- **Material for this task**:
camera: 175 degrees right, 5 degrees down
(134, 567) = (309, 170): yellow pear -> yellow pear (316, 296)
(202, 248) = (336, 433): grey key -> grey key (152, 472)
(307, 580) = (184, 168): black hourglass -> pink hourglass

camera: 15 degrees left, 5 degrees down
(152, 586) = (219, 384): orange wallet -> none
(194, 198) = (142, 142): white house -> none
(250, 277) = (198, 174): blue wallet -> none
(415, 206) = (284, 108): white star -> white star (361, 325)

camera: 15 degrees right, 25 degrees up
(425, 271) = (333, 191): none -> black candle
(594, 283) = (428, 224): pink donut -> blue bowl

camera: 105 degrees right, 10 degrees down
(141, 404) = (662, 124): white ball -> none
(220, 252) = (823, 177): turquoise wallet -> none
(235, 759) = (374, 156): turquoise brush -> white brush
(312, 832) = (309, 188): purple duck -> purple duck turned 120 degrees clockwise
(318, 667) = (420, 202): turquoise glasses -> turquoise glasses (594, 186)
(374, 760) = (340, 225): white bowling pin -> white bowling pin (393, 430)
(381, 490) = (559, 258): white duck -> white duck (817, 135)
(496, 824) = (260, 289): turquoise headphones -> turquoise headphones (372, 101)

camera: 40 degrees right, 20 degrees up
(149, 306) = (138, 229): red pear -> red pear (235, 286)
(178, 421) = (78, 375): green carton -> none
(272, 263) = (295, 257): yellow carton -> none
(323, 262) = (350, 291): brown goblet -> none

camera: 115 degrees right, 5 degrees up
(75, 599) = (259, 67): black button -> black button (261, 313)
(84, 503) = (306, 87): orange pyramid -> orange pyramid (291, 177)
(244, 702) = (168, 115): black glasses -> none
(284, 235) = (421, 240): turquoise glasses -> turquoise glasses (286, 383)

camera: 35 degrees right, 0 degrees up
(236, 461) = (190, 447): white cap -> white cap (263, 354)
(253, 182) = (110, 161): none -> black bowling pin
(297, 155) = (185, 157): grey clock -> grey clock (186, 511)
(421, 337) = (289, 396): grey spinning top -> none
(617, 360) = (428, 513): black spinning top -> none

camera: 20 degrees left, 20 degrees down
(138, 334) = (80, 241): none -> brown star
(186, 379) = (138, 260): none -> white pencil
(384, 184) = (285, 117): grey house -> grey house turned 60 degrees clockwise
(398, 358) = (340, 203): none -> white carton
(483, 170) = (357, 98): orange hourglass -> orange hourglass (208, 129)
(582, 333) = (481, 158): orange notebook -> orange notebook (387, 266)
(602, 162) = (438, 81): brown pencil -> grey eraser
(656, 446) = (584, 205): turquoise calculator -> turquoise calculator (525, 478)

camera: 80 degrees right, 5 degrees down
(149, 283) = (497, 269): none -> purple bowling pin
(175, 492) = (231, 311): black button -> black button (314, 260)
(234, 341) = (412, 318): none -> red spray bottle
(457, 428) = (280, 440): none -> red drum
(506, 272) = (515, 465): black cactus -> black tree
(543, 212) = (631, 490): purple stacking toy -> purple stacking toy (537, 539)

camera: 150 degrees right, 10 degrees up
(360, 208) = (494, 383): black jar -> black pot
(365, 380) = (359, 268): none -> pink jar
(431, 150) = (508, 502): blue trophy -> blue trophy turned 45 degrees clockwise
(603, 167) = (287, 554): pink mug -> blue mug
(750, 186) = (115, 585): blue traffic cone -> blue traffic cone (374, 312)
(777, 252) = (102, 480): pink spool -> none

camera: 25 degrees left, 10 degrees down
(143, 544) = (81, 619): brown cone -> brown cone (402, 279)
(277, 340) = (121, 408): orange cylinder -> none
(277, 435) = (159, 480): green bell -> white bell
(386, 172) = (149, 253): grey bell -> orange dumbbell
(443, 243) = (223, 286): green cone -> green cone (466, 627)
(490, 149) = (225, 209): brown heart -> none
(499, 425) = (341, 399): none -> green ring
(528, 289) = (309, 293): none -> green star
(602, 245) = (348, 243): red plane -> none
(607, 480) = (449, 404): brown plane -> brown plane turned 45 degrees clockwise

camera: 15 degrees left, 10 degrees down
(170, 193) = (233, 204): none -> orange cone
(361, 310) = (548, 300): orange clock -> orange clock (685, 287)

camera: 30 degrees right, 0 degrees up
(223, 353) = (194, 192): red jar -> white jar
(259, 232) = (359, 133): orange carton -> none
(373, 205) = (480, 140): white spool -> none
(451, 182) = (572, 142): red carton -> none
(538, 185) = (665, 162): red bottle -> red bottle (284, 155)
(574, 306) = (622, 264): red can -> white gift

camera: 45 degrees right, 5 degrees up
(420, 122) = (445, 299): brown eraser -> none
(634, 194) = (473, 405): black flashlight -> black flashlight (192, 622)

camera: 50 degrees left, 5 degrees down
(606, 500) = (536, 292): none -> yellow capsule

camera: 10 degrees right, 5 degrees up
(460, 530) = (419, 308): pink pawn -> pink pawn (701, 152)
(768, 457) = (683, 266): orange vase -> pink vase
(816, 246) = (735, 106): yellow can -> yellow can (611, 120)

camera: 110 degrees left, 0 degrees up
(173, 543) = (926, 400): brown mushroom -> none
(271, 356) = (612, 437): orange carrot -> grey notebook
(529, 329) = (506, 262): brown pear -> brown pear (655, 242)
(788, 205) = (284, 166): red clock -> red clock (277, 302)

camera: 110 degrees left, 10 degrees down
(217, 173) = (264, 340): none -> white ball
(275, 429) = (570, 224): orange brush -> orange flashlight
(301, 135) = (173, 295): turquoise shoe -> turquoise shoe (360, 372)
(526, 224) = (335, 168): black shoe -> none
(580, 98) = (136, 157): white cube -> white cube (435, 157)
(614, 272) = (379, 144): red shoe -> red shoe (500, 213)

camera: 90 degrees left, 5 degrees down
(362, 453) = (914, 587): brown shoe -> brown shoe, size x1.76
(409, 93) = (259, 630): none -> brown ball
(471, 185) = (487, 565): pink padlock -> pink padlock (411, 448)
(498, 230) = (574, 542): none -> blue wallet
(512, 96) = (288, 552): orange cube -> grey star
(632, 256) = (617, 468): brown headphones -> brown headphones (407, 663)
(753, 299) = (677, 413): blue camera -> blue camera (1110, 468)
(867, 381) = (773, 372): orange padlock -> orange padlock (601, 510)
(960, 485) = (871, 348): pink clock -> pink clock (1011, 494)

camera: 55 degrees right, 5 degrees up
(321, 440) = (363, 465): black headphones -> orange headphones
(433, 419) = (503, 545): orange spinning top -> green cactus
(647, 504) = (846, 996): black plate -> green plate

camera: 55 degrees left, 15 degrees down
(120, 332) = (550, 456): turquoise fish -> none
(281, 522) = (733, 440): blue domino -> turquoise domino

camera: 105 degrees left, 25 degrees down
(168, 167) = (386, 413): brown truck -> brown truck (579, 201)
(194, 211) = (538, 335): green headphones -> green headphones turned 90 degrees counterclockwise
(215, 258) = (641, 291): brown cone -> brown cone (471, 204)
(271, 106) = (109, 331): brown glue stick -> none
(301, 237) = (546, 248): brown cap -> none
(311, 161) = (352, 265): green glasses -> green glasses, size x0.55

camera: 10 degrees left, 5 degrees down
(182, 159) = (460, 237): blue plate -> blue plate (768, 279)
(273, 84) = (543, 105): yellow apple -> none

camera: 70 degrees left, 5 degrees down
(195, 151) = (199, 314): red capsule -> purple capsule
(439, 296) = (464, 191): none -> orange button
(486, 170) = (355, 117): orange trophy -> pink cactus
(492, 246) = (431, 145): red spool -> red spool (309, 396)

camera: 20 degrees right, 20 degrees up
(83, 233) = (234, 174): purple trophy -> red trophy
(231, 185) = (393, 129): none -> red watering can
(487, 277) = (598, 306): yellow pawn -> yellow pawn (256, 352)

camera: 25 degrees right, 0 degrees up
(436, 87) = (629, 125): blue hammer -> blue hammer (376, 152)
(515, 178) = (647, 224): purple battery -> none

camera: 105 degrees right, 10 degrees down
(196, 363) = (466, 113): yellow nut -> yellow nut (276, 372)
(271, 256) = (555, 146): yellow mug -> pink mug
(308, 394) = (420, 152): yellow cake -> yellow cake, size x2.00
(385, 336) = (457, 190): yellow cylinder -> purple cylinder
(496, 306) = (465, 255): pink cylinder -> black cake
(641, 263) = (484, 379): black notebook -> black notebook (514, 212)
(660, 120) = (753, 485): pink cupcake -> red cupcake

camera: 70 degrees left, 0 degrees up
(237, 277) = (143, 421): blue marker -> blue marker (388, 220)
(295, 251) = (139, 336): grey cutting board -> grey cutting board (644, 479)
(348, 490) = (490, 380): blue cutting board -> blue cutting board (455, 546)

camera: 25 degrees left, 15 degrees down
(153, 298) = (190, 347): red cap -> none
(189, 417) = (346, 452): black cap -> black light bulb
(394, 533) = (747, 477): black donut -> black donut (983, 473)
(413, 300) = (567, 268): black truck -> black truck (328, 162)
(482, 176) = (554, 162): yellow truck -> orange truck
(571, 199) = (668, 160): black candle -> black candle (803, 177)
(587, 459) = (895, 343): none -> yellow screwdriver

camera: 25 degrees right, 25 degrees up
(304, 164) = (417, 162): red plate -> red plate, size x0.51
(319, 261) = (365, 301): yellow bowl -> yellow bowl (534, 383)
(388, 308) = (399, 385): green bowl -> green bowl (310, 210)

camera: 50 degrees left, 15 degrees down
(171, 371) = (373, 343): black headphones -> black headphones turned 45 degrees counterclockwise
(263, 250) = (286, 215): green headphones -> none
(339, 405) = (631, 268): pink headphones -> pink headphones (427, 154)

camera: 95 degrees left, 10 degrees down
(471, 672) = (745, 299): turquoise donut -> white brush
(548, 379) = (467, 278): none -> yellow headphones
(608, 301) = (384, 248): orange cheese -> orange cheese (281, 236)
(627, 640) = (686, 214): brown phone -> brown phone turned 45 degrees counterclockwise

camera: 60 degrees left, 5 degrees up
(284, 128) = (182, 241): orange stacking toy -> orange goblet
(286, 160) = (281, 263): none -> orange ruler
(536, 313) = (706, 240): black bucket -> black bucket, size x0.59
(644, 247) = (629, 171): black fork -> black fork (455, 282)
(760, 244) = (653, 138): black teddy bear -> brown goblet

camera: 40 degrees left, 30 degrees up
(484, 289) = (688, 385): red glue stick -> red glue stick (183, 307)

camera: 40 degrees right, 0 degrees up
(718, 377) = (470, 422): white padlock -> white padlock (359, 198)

- **Problem details**:
Look over the listing. Pull out every line with the string "star" in it.

- **Solution to this exercise**:
(415, 206) = (284, 108): white star -> white star (361, 325)
(138, 334) = (80, 241): none -> brown star
(528, 289) = (309, 293): none -> green star
(512, 96) = (288, 552): orange cube -> grey star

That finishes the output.